EXERCISE - Collect every line of the listing below that contains the string "tuplet", and copy each one unchanged.

SUPPLIED RECORDS -
····················

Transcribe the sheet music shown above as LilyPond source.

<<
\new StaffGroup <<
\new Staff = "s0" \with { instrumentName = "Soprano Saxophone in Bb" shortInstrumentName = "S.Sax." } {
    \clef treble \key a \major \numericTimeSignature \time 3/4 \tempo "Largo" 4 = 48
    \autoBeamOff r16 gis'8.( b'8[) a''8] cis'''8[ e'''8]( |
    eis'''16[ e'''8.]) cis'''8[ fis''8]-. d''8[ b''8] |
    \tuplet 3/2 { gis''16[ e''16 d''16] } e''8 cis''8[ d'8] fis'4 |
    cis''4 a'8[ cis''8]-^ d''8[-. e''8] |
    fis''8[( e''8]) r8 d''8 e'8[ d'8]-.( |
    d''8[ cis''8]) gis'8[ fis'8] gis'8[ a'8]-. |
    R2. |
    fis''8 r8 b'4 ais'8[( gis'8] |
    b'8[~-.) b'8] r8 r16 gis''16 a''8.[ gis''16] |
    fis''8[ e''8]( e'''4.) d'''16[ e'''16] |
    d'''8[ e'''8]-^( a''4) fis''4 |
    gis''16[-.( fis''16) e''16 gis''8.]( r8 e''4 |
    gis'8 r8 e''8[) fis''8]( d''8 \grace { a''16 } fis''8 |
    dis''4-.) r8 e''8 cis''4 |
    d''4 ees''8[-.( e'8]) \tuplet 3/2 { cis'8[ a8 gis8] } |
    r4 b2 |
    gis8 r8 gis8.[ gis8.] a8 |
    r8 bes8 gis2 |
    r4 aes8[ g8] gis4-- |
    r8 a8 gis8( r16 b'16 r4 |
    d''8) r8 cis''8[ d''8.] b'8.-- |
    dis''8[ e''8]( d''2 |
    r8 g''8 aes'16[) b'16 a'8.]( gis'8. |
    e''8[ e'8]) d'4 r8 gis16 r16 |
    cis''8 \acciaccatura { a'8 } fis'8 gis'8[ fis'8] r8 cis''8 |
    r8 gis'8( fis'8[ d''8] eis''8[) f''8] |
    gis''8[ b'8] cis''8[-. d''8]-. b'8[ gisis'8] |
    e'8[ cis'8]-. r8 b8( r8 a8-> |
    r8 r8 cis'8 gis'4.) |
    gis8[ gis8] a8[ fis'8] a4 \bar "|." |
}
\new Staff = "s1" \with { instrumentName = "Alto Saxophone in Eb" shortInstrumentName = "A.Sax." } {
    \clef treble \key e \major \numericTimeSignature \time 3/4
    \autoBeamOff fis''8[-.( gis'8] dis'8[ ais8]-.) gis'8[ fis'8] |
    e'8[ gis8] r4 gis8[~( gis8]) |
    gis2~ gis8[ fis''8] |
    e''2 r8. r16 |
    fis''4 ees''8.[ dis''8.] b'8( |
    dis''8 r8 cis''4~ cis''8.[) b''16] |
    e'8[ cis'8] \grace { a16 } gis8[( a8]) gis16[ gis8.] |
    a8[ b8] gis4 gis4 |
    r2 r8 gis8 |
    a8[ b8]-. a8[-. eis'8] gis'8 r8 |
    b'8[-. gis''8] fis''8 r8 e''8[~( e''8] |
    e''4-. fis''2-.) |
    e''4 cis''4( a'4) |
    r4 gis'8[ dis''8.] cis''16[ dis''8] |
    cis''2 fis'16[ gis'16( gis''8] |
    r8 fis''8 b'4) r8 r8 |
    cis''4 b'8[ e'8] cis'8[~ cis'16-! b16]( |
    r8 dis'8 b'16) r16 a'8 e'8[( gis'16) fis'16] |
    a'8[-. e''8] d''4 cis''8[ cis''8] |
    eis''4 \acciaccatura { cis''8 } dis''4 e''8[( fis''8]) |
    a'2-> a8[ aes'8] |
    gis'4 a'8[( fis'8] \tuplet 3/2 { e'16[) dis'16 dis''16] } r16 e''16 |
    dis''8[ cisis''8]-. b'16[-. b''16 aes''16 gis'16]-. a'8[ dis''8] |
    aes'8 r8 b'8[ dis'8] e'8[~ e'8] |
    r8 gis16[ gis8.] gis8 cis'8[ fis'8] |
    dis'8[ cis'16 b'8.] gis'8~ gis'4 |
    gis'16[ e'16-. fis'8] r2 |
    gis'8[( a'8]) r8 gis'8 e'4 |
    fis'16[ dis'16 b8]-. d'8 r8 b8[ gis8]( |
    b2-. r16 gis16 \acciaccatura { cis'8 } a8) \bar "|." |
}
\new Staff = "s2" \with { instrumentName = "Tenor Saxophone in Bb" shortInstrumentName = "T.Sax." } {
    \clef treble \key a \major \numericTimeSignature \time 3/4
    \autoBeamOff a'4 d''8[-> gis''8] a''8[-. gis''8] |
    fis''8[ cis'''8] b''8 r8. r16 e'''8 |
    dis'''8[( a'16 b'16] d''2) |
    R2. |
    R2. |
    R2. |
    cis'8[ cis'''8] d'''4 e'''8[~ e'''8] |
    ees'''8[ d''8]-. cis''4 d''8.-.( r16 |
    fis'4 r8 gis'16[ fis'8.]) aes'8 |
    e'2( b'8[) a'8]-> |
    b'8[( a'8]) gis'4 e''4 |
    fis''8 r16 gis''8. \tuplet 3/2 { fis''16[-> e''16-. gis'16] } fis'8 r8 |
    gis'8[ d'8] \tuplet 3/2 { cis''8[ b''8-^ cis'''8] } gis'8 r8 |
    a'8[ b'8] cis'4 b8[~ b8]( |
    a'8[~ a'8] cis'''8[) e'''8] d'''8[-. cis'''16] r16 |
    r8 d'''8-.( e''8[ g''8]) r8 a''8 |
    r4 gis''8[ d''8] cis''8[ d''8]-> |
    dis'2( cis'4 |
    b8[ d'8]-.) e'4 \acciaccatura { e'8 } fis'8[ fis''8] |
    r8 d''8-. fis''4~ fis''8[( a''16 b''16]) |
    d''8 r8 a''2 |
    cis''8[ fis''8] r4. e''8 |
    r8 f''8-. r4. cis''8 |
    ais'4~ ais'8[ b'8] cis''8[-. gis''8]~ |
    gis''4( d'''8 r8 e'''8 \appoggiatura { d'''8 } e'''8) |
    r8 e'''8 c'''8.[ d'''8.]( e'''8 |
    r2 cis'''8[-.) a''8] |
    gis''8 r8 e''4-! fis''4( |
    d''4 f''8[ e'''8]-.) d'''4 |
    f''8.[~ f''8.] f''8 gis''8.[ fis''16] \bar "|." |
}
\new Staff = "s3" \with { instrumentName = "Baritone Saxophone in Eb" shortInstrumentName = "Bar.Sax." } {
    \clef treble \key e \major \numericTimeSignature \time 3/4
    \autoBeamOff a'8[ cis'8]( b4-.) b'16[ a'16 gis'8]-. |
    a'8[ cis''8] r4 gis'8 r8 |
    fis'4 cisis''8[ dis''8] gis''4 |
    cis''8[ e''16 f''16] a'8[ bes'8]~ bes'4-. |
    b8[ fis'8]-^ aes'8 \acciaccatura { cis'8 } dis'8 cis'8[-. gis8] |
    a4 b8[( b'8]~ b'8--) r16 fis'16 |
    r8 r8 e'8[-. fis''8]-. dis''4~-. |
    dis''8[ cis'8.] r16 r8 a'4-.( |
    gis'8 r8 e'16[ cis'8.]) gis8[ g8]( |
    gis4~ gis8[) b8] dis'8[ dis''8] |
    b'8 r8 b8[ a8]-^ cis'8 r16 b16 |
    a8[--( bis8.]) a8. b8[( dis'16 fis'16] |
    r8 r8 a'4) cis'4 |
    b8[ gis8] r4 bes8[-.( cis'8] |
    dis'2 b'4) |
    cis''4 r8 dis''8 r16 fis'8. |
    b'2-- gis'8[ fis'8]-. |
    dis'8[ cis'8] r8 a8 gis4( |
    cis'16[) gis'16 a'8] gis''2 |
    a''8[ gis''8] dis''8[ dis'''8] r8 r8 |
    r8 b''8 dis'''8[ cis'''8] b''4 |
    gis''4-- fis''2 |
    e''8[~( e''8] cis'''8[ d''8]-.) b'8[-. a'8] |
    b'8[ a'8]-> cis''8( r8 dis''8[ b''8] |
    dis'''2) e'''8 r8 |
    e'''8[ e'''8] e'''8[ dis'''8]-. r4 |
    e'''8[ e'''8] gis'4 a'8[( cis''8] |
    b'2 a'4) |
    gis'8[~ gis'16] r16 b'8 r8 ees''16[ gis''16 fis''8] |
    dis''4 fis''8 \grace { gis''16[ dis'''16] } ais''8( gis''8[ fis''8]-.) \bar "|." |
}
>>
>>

····················

RESPONSE -
    \tuplet 3/2 { gis''16[ e''16 d''16] } e''8 cis''8[ d'8] fis'4 |
    d''4 ees''8[-.( e'8]) \tuplet 3/2 { cis'8[ a8 gis8] } |
    gis'4 a'8[( fis'8] \tuplet 3/2 { e'16[) dis'16 dis''16] } r16 e''16 |
    fis''8 r16 gis''8. \tuplet 3/2 { fis''16[-> e''16-. gis'16] } fis'8 r8 |
    gis'8[ d'8] \tuplet 3/2 { cis''8[ b''8-^ cis'''8] } gis'8 r8 |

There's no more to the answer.